**Your instructions**.
Write out all of the lines below word for word, leaving out the pictures.

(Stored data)
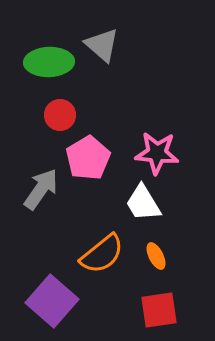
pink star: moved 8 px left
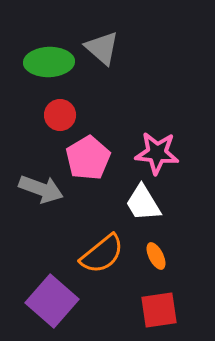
gray triangle: moved 3 px down
gray arrow: rotated 75 degrees clockwise
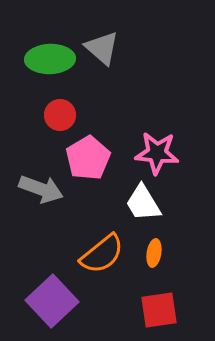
green ellipse: moved 1 px right, 3 px up
orange ellipse: moved 2 px left, 3 px up; rotated 36 degrees clockwise
purple square: rotated 6 degrees clockwise
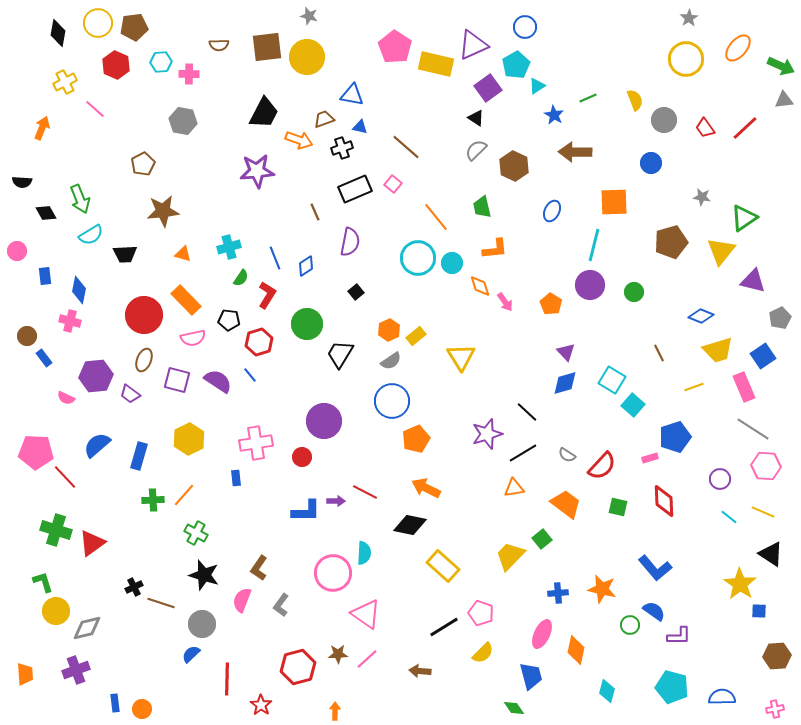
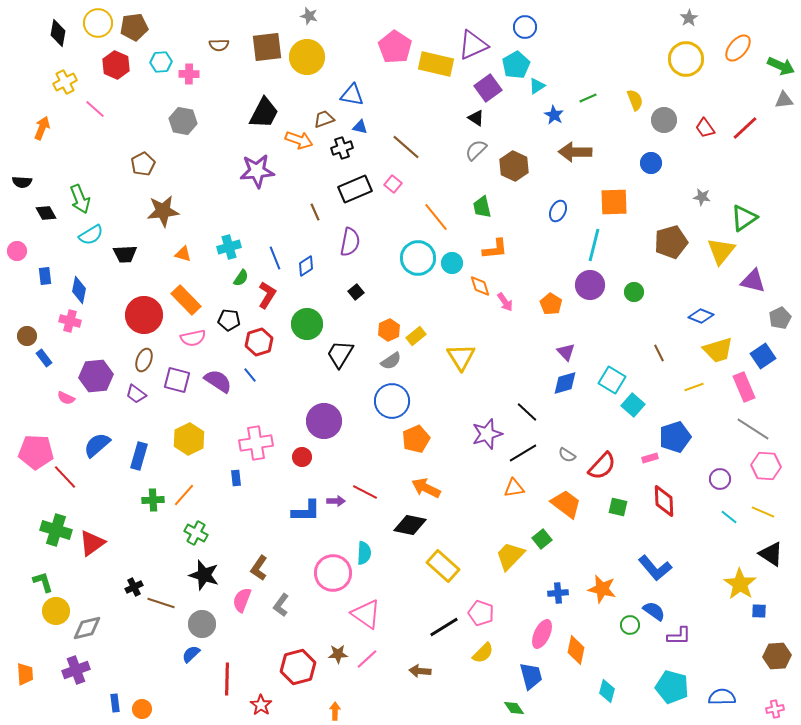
blue ellipse at (552, 211): moved 6 px right
purple trapezoid at (130, 394): moved 6 px right
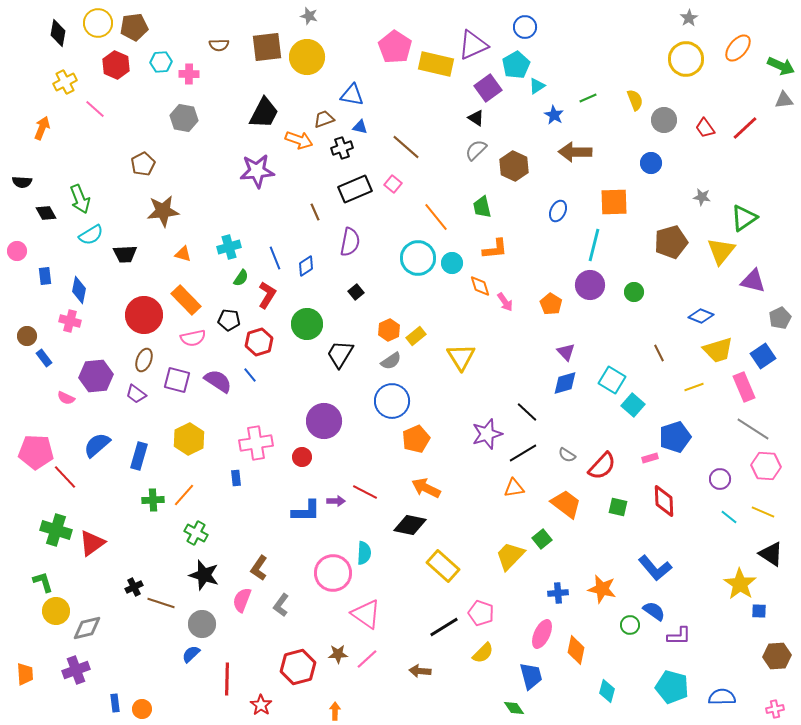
gray hexagon at (183, 121): moved 1 px right, 3 px up
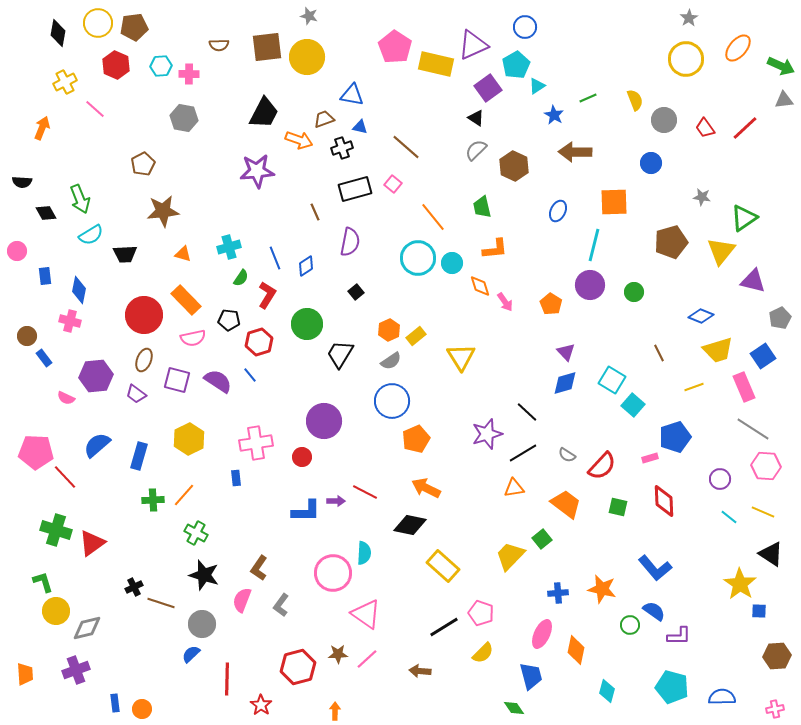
cyan hexagon at (161, 62): moved 4 px down
black rectangle at (355, 189): rotated 8 degrees clockwise
orange line at (436, 217): moved 3 px left
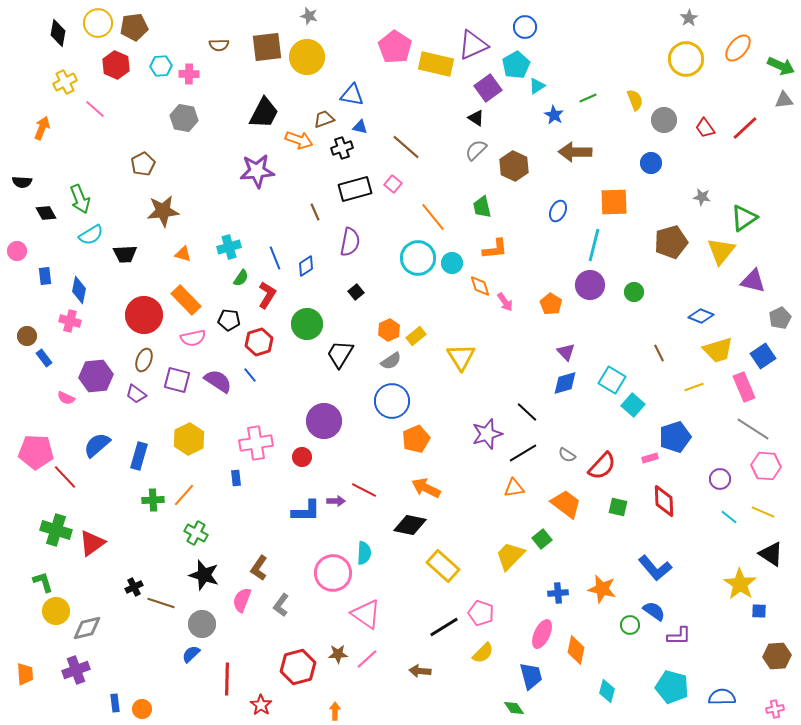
red line at (365, 492): moved 1 px left, 2 px up
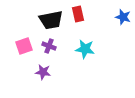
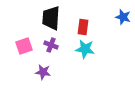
red rectangle: moved 5 px right, 13 px down; rotated 21 degrees clockwise
black trapezoid: moved 2 px up; rotated 105 degrees clockwise
purple cross: moved 2 px right, 1 px up
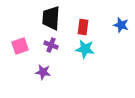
blue star: moved 2 px left, 8 px down
pink square: moved 4 px left
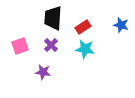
black trapezoid: moved 2 px right
red rectangle: rotated 49 degrees clockwise
purple cross: rotated 24 degrees clockwise
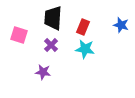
red rectangle: rotated 35 degrees counterclockwise
pink square: moved 1 px left, 11 px up; rotated 36 degrees clockwise
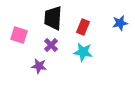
blue star: moved 1 px left, 2 px up; rotated 28 degrees counterclockwise
cyan star: moved 2 px left, 3 px down
purple star: moved 4 px left, 6 px up
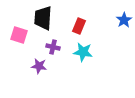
black trapezoid: moved 10 px left
blue star: moved 4 px right, 3 px up; rotated 21 degrees counterclockwise
red rectangle: moved 4 px left, 1 px up
purple cross: moved 2 px right, 2 px down; rotated 32 degrees counterclockwise
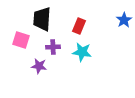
black trapezoid: moved 1 px left, 1 px down
pink square: moved 2 px right, 5 px down
purple cross: rotated 16 degrees counterclockwise
cyan star: moved 1 px left
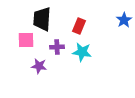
pink square: moved 5 px right; rotated 18 degrees counterclockwise
purple cross: moved 4 px right
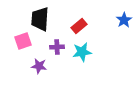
black trapezoid: moved 2 px left
red rectangle: rotated 28 degrees clockwise
pink square: moved 3 px left, 1 px down; rotated 18 degrees counterclockwise
cyan star: rotated 18 degrees counterclockwise
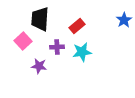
red rectangle: moved 2 px left
pink square: rotated 24 degrees counterclockwise
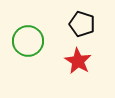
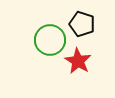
green circle: moved 22 px right, 1 px up
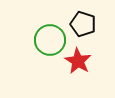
black pentagon: moved 1 px right
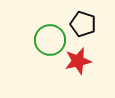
red star: rotated 28 degrees clockwise
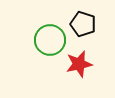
red star: moved 1 px right, 3 px down
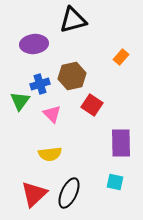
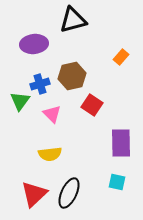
cyan square: moved 2 px right
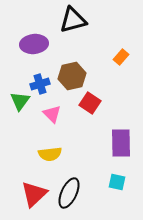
red square: moved 2 px left, 2 px up
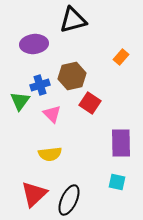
blue cross: moved 1 px down
black ellipse: moved 7 px down
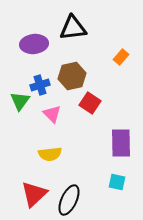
black triangle: moved 8 px down; rotated 8 degrees clockwise
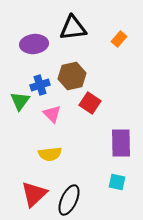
orange rectangle: moved 2 px left, 18 px up
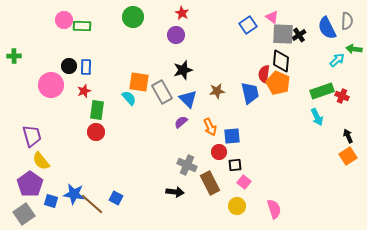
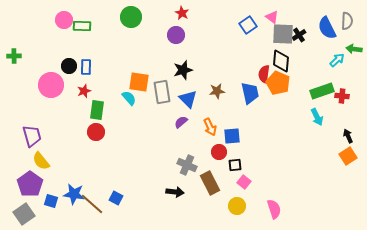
green circle at (133, 17): moved 2 px left
gray rectangle at (162, 92): rotated 20 degrees clockwise
red cross at (342, 96): rotated 16 degrees counterclockwise
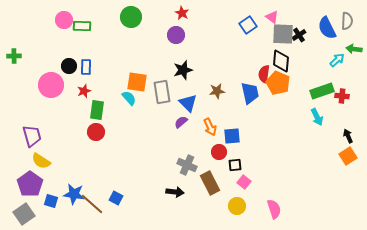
orange square at (139, 82): moved 2 px left
blue triangle at (188, 99): moved 4 px down
yellow semicircle at (41, 161): rotated 18 degrees counterclockwise
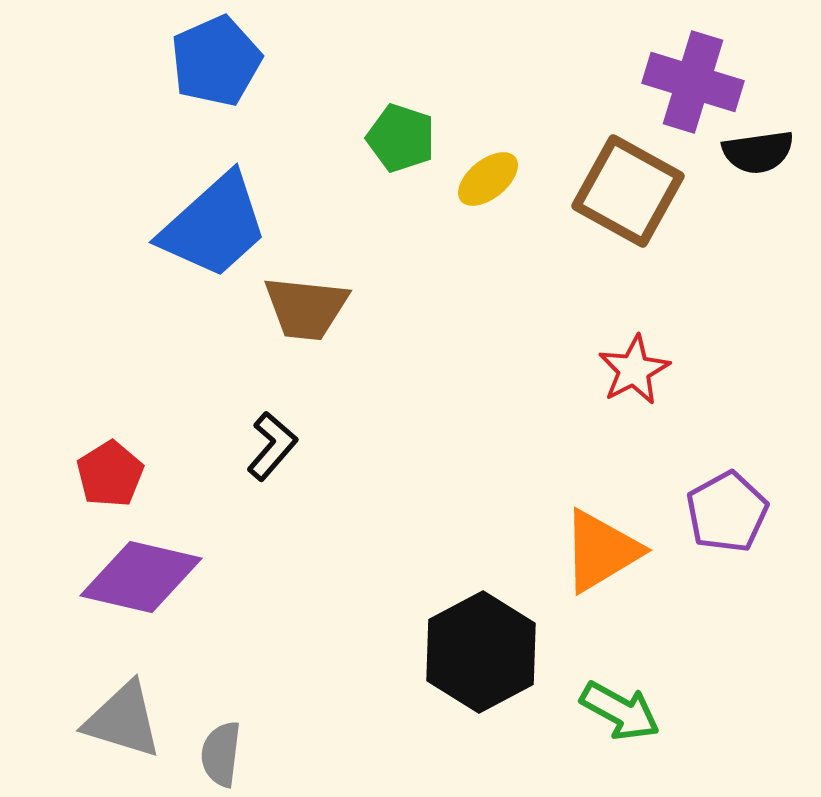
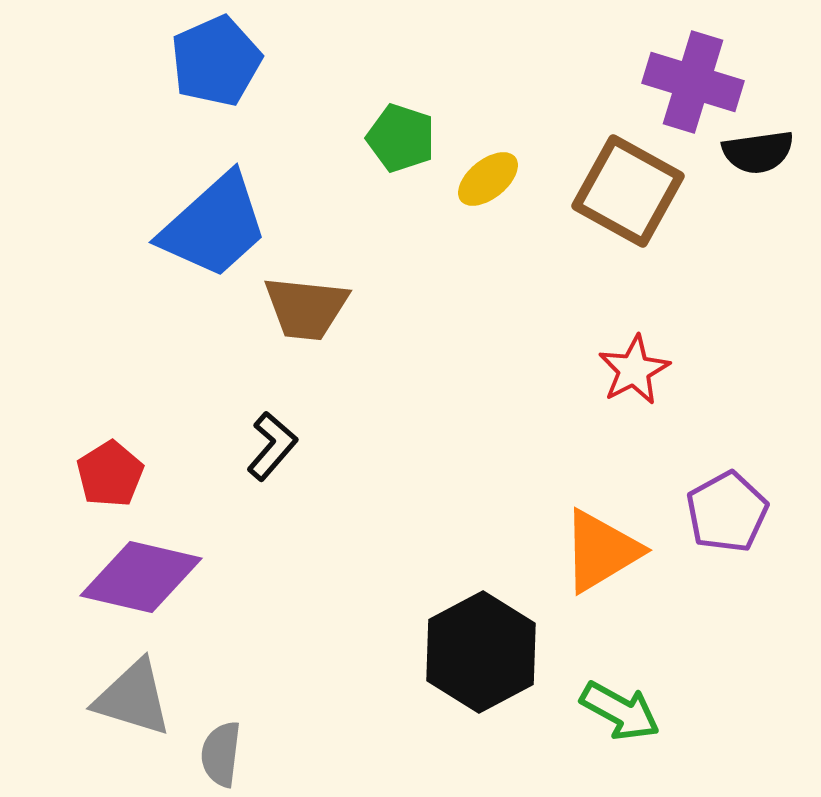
gray triangle: moved 10 px right, 22 px up
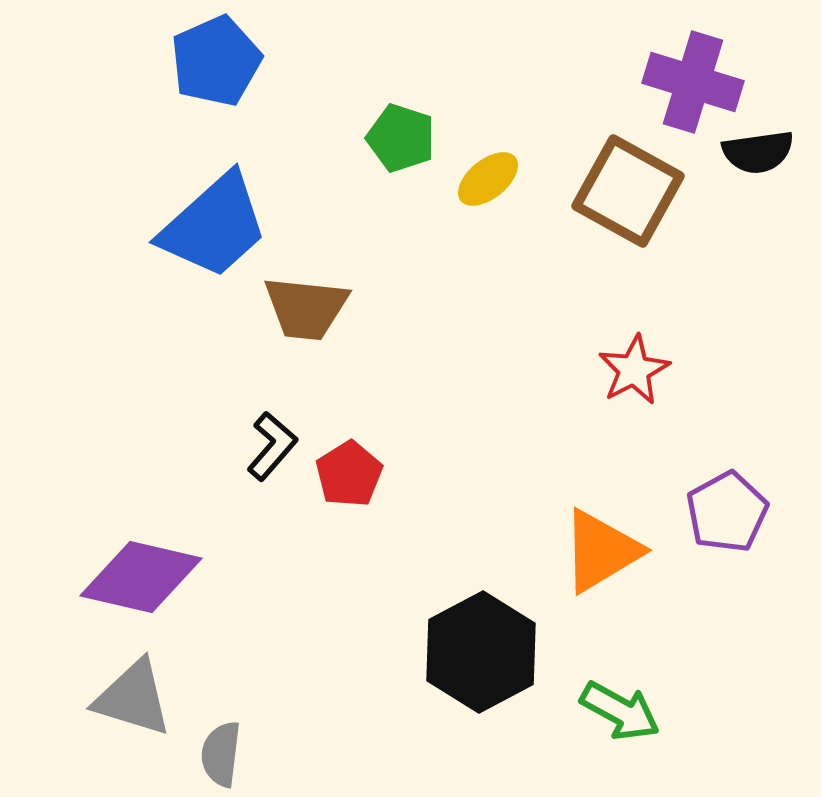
red pentagon: moved 239 px right
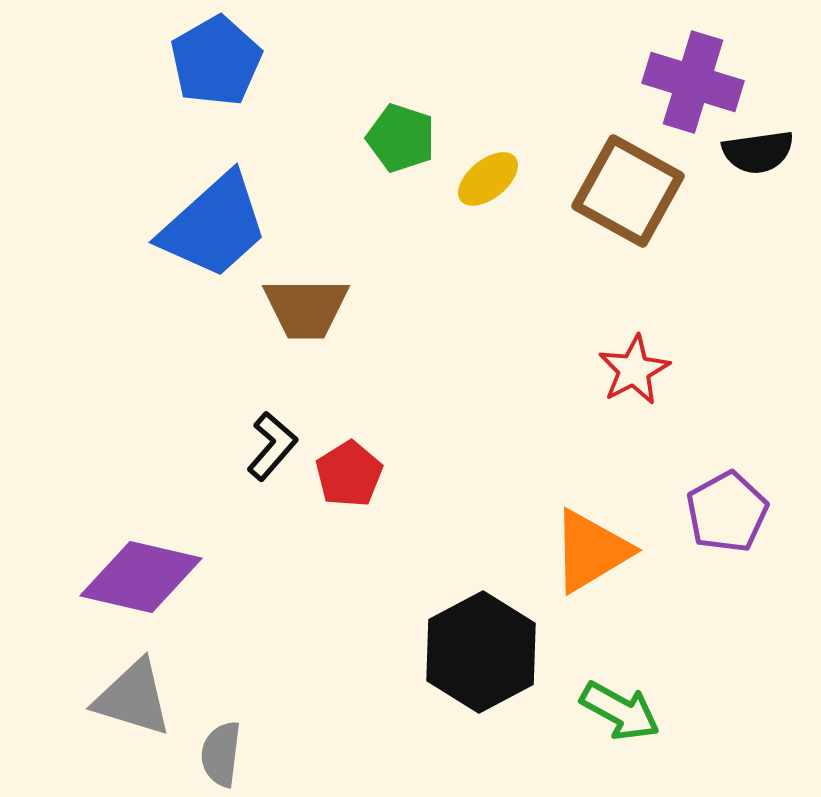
blue pentagon: rotated 6 degrees counterclockwise
brown trapezoid: rotated 6 degrees counterclockwise
orange triangle: moved 10 px left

**Result for this exercise**.
pink star: moved 8 px left
gray triangle: moved 3 px down
gray arrow: rotated 75 degrees clockwise
green ellipse: moved 1 px right, 3 px up
orange ellipse: moved 2 px left, 3 px up; rotated 36 degrees clockwise
purple square: rotated 6 degrees clockwise
blue ellipse at (552, 211): moved 6 px right
purple trapezoid at (130, 394): moved 6 px right
gray hexagon at (183, 121): moved 1 px right, 3 px up
cyan hexagon at (161, 62): moved 4 px down
black rectangle at (355, 189): rotated 8 degrees clockwise
orange line at (436, 217): moved 3 px left
red line at (365, 492): moved 1 px left, 2 px up
red rectangle: moved 5 px right, 13 px down; rotated 21 degrees clockwise
black trapezoid: moved 2 px up; rotated 105 degrees clockwise
purple cross: moved 2 px right, 1 px up
blue star: moved 2 px left, 8 px down
pink square: moved 4 px left
black trapezoid: moved 2 px right
red rectangle: rotated 49 degrees clockwise
purple cross: rotated 24 degrees clockwise
red rectangle: rotated 35 degrees counterclockwise
pink square: moved 1 px left, 11 px up; rotated 36 degrees clockwise
blue star: moved 1 px left, 2 px up; rotated 28 degrees counterclockwise
cyan star: moved 2 px left, 3 px down
purple star: moved 4 px left, 6 px up
black trapezoid: moved 10 px left
blue star: moved 4 px right, 3 px up; rotated 21 degrees counterclockwise
red rectangle: moved 4 px left, 1 px up
purple cross: moved 2 px right, 2 px down; rotated 32 degrees counterclockwise
black trapezoid: moved 1 px left, 1 px down
pink square: moved 2 px right, 5 px down
purple cross: rotated 16 degrees counterclockwise
cyan star: moved 1 px left
pink square: moved 5 px right; rotated 18 degrees counterclockwise
purple cross: moved 4 px right
black trapezoid: moved 2 px left
red rectangle: rotated 28 degrees clockwise
pink square: moved 3 px left, 1 px down; rotated 18 degrees counterclockwise
cyan star: rotated 18 degrees counterclockwise
red rectangle: moved 2 px left
pink square: rotated 24 degrees counterclockwise
green circle: moved 22 px right, 1 px up
black pentagon: moved 1 px right
red star: rotated 28 degrees clockwise
red star: moved 1 px right, 3 px down
cyan square: moved 2 px right
red square: moved 2 px left, 2 px up
blue cross: moved 1 px down
black ellipse: moved 7 px down
black triangle: moved 8 px down; rotated 8 degrees clockwise
orange rectangle: moved 2 px left, 18 px up
green circle at (133, 17): moved 2 px left
gray rectangle at (162, 92): rotated 20 degrees clockwise
red cross at (342, 96): rotated 16 degrees counterclockwise
orange square at (139, 82): moved 2 px left
blue triangle at (188, 99): moved 4 px down
yellow semicircle at (41, 161): rotated 18 degrees counterclockwise
gray triangle: moved 10 px right, 22 px up
red pentagon: moved 239 px right
blue pentagon: rotated 6 degrees counterclockwise
brown trapezoid: rotated 6 degrees counterclockwise
orange triangle: moved 10 px left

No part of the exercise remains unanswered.